[Problem to work on]: In the records below, find the line with "(528, 465) = (395, 165): yellow" and the line with "(653, 436) = (365, 120): purple". Print both exactly, along with every line between them, and no other line.

[Stored data]:
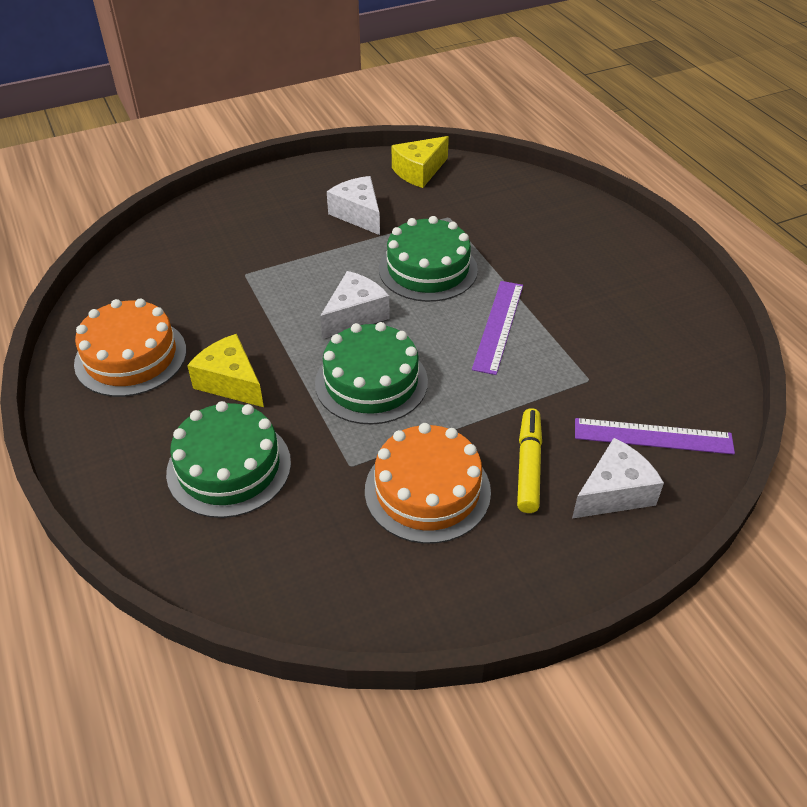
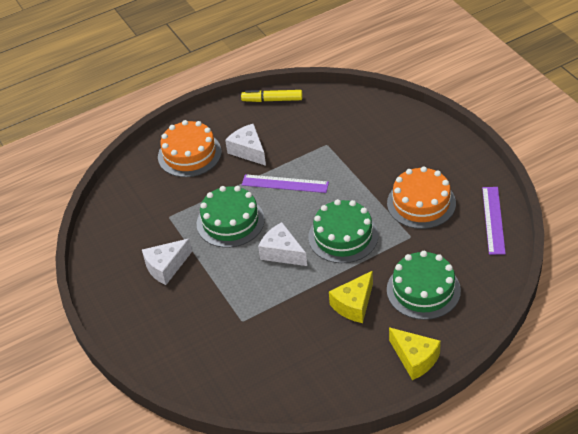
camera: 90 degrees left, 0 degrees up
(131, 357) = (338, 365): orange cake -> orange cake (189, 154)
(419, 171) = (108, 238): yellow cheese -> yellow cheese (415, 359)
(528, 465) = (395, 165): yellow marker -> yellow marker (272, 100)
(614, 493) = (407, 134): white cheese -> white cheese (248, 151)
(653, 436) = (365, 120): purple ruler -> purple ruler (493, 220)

---

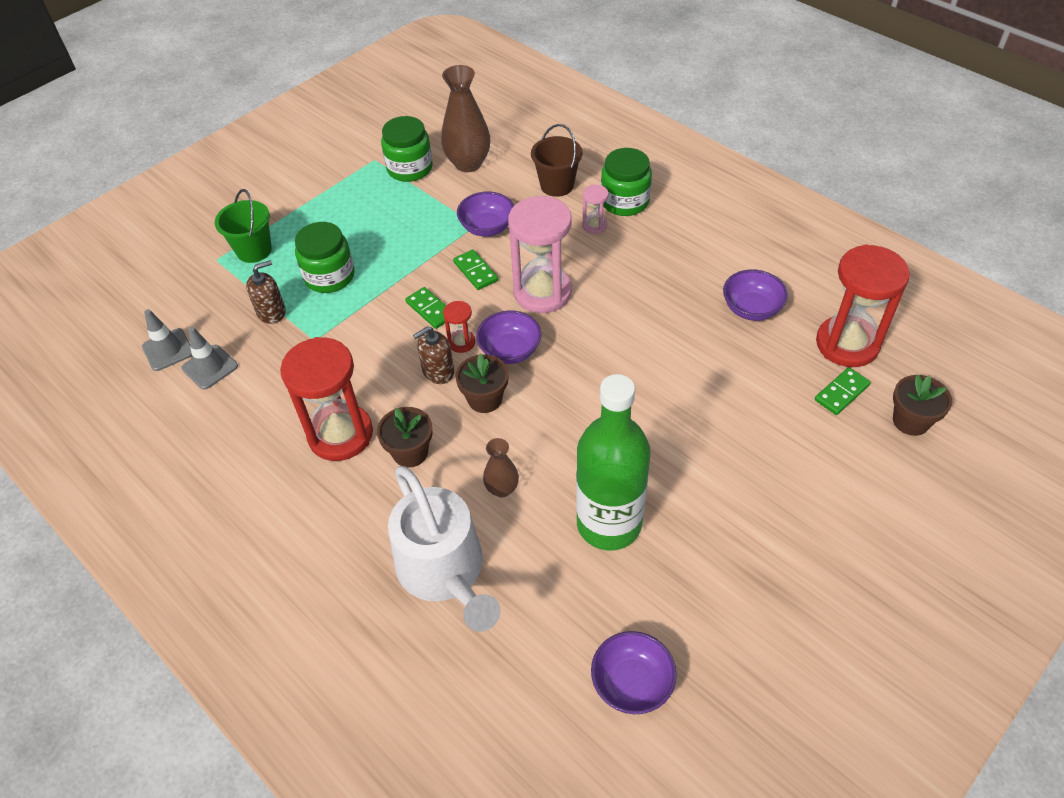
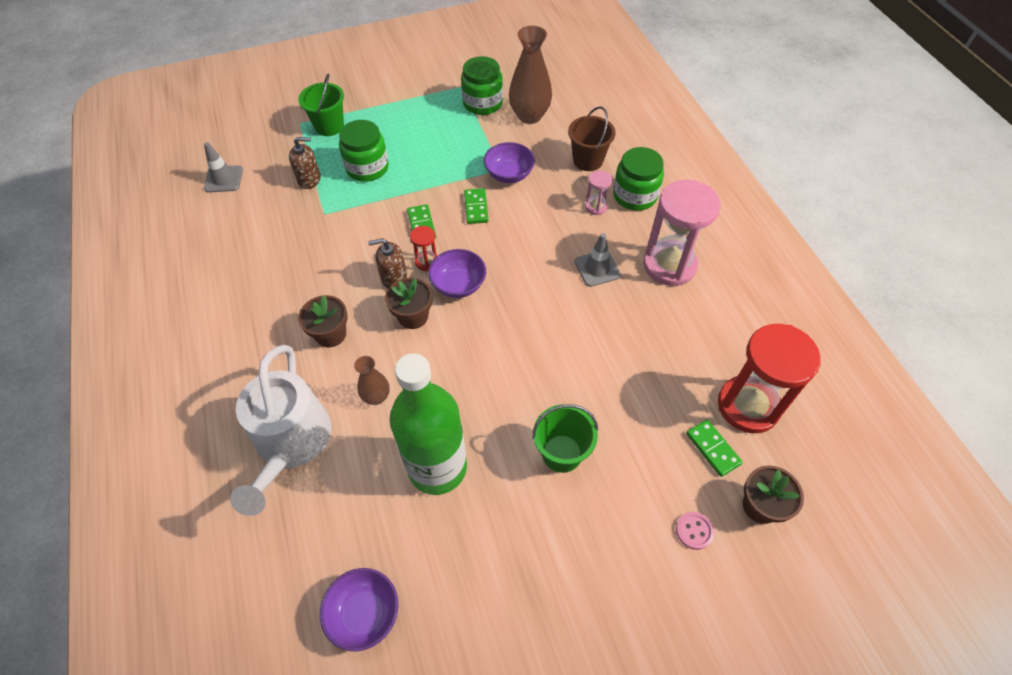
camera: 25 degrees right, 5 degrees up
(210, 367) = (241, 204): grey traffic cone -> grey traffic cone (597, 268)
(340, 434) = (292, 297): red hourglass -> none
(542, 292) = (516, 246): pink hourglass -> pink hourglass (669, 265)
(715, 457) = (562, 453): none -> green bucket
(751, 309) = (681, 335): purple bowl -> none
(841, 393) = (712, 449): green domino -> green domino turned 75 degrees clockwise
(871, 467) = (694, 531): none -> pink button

...

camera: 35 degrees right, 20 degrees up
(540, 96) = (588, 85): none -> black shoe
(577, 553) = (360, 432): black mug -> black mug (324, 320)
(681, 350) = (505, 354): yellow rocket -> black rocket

[Exercise solution]:
(528, 465) = (395, 165): yellow marker -> yellow marker (272, 100)
(614, 493) = (407, 134): white cheese -> white cheese (248, 151)
(653, 436) = (365, 120): purple ruler -> purple ruler (493, 220)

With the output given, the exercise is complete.